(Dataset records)
────

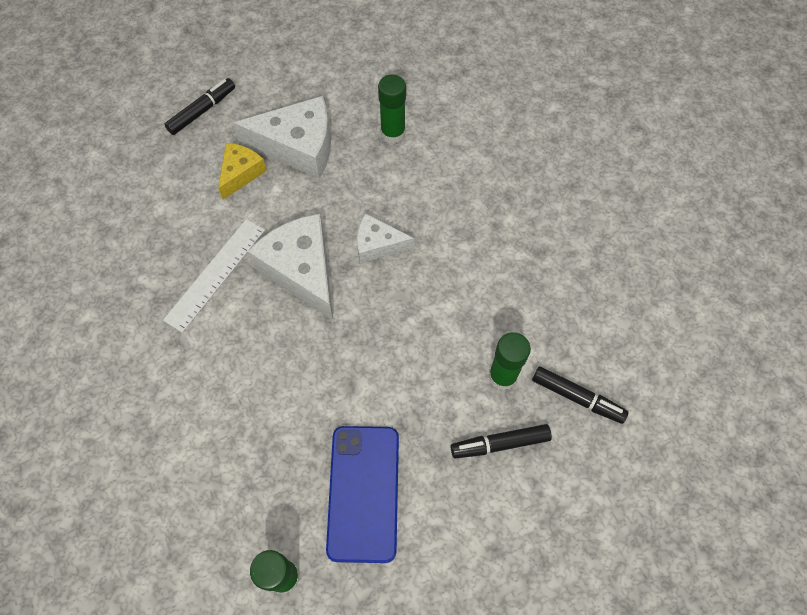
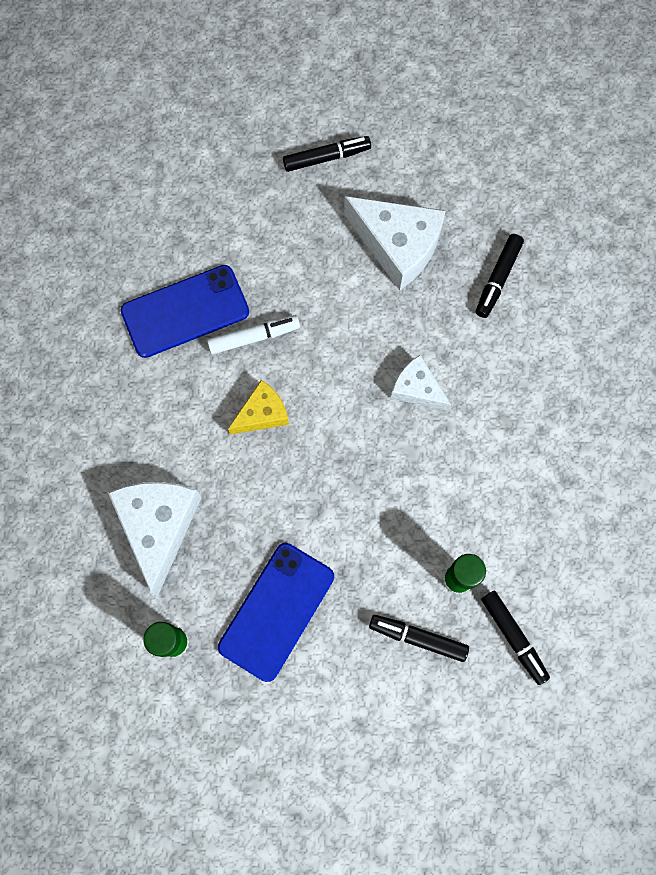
camera: 30 degrees right, 10 degrees up
white ruler [163,219,265,333] -> white marker [207,315,300,354]
yellow cheese [218,143,267,200] -> yellow cheese moved to [228,380,289,435]
white cheese [247,214,333,320] -> white cheese moved to [108,482,202,596]
green glue stick [378,74,406,144] -> black marker [476,234,524,318]
none -> blue phone [121,265,249,358]

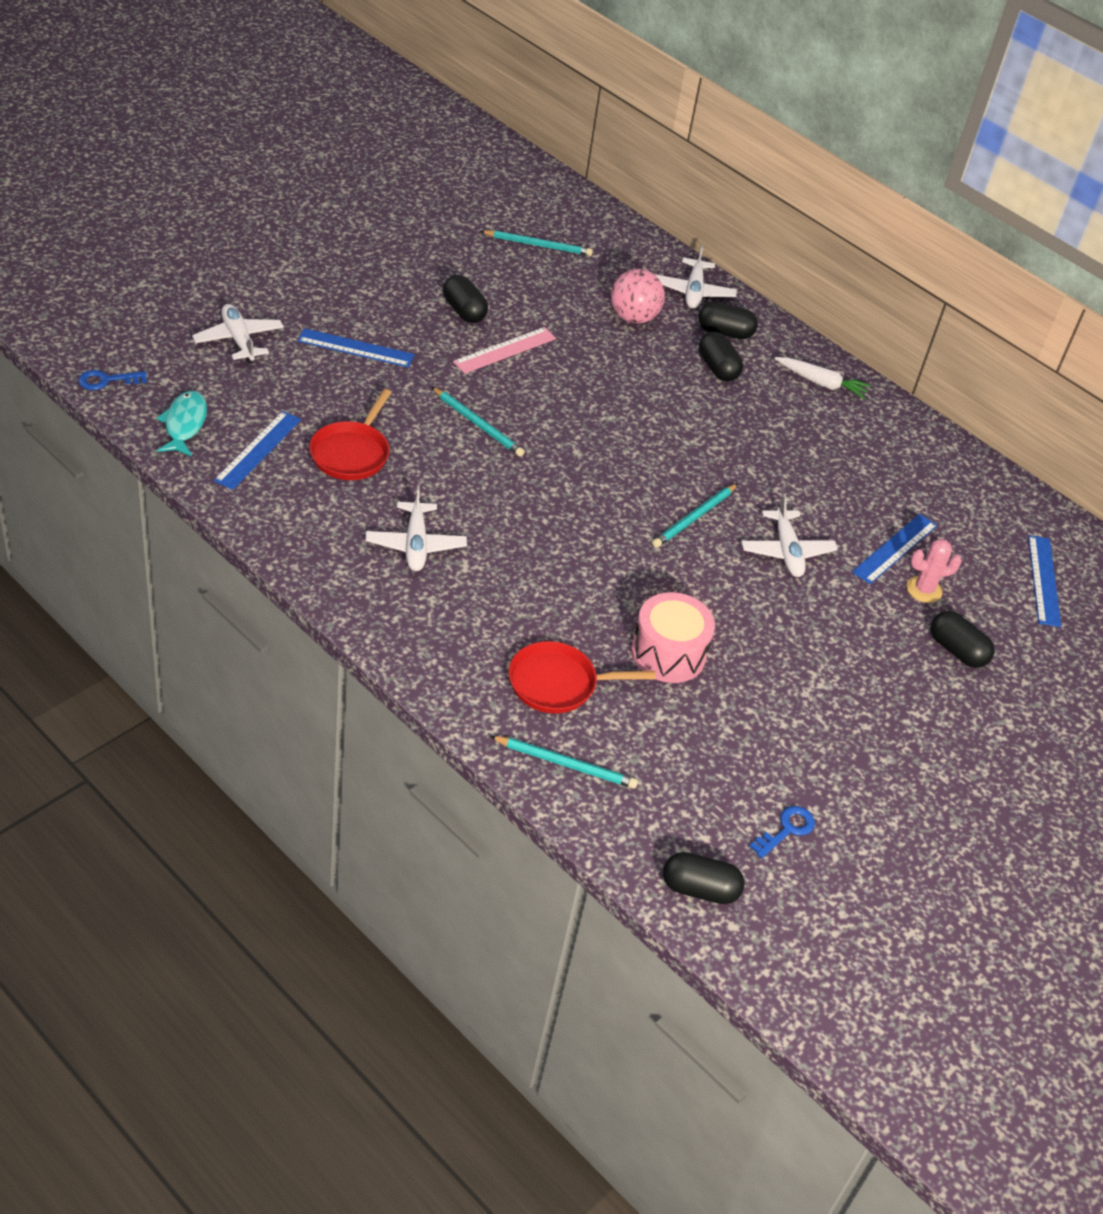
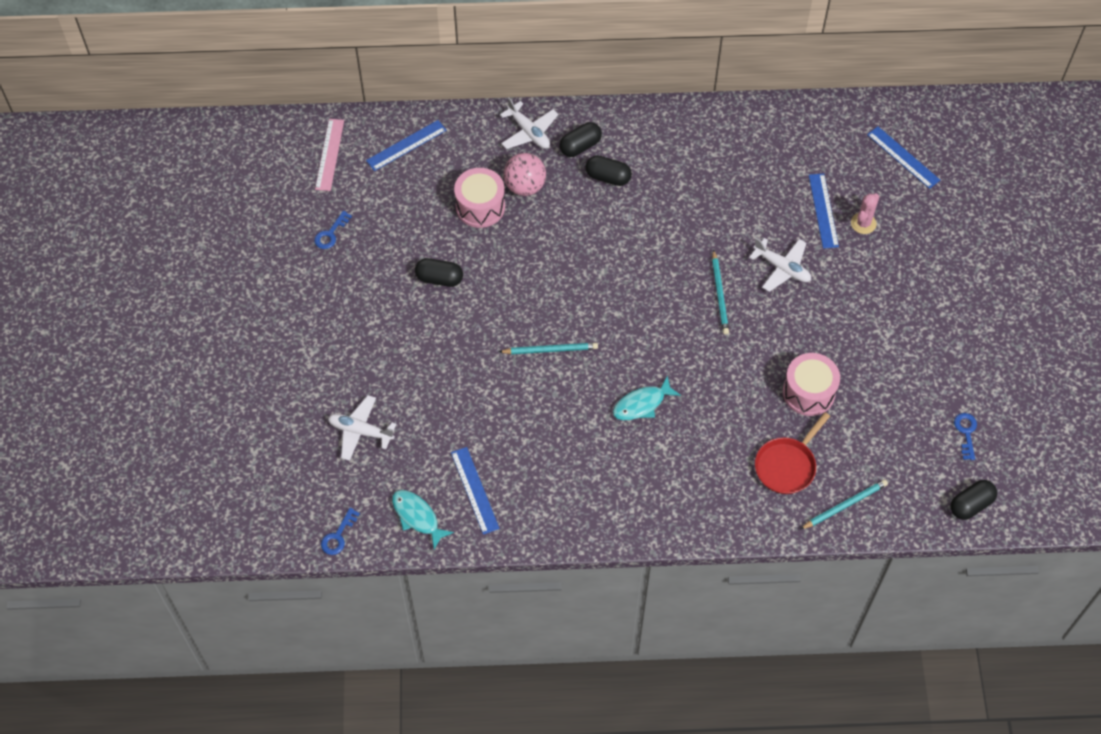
camera: 40 degrees left, 15 degrees up
blue ruler [298,328,414,367] -> blue ruler moved to [366,120,447,171]
red pan [309,389,392,480] -> none
white plane [366,485,467,571] -> none
pink ruler [453,327,556,374] -> pink ruler moved to [315,119,344,191]
turquoise pencil [480,230,593,256] -> none
white carrot [775,357,871,399] -> none
black capsule [931,611,995,668] -> none
none -> blue key [314,210,352,249]
none -> pink drum [454,168,505,228]
none -> turquoise fish [613,375,681,420]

────

Directions for this task | Go line by line through the records and copy those that contain the word "pink".

Solution to this problem |
pink ruler [453,327,556,374] -> pink ruler moved to [315,119,344,191]
none -> pink drum [454,168,505,228]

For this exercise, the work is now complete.